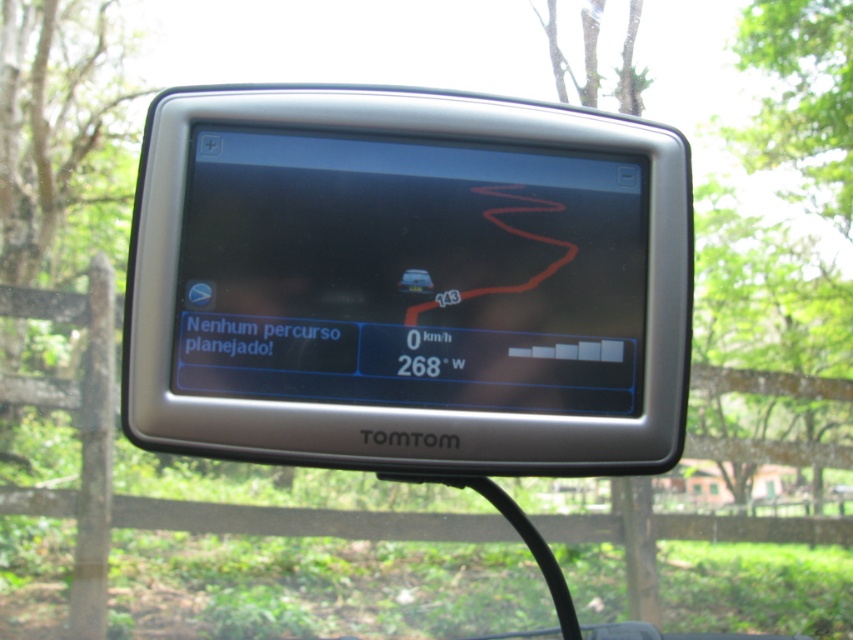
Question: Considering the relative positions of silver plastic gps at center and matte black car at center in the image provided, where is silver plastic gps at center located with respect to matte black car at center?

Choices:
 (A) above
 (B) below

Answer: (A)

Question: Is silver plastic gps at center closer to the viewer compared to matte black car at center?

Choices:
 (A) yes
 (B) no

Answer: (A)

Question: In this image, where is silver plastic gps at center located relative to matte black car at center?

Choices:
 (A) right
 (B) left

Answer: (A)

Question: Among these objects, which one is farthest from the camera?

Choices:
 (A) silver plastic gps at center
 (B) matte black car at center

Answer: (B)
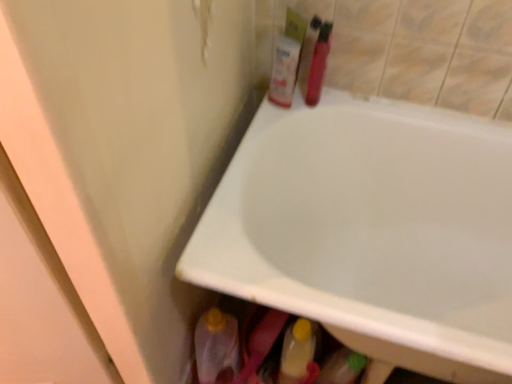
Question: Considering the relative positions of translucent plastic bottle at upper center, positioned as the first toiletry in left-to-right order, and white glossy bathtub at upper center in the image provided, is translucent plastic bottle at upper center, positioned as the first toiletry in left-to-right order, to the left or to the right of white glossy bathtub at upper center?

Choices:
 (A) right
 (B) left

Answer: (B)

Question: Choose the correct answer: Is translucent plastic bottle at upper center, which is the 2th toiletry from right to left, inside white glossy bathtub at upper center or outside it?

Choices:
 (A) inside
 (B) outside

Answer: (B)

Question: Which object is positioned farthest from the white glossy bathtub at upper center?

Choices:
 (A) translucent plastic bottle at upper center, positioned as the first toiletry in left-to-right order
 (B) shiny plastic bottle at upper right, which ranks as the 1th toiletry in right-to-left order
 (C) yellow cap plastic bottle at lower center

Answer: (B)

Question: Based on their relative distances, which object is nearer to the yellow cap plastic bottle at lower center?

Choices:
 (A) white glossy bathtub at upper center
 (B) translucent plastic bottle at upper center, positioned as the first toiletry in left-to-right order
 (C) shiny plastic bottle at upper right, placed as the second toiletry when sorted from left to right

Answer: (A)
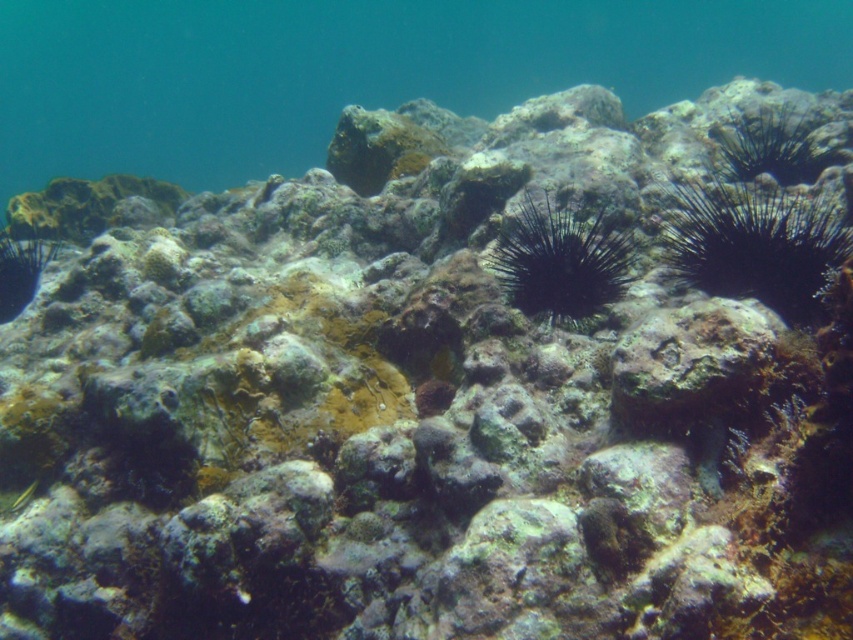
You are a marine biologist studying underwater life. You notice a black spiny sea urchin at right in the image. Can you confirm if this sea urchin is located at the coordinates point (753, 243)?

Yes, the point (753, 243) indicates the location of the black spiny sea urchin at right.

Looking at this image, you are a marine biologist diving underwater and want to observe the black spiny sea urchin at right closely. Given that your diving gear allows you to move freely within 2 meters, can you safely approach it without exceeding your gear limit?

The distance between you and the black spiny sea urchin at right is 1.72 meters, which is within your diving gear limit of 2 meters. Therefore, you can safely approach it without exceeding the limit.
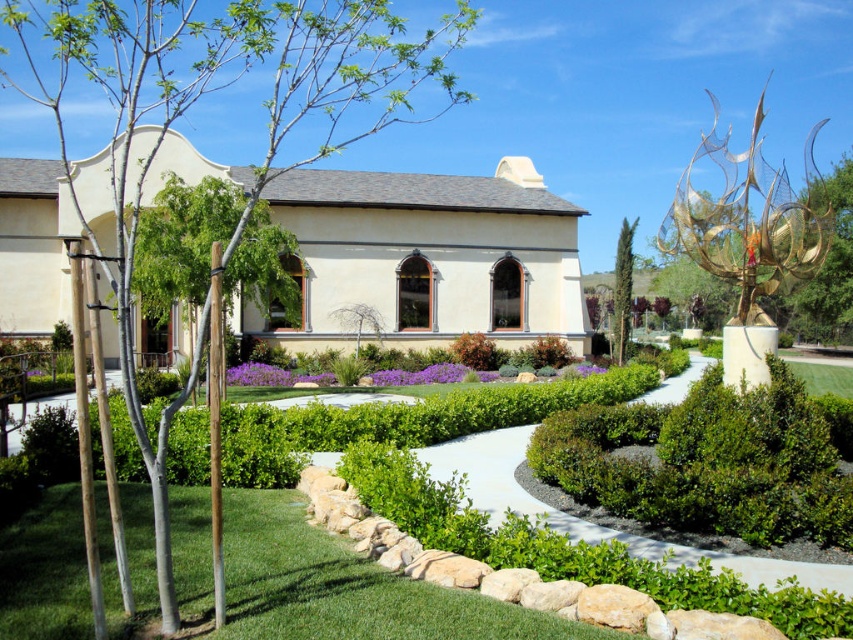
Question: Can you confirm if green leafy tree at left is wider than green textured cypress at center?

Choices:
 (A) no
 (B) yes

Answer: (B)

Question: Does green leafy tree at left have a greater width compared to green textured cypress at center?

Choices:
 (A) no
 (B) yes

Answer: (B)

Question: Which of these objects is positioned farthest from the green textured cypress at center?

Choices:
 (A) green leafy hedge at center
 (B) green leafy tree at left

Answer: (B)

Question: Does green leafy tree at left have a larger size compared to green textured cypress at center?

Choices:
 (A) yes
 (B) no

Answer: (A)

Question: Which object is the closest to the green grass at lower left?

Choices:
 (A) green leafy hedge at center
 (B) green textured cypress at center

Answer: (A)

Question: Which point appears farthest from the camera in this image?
....................
### THE PROBLEM:
List every line of the rows above that contains the string "yellow", copying each line in full. Matching is case-sensitive.

### RESPONSE BELOW:
 (C) yellow cap plastic bottle at lower center
Question: Based on their relative distances, which object is nearer to the yellow cap plastic bottle at lower center?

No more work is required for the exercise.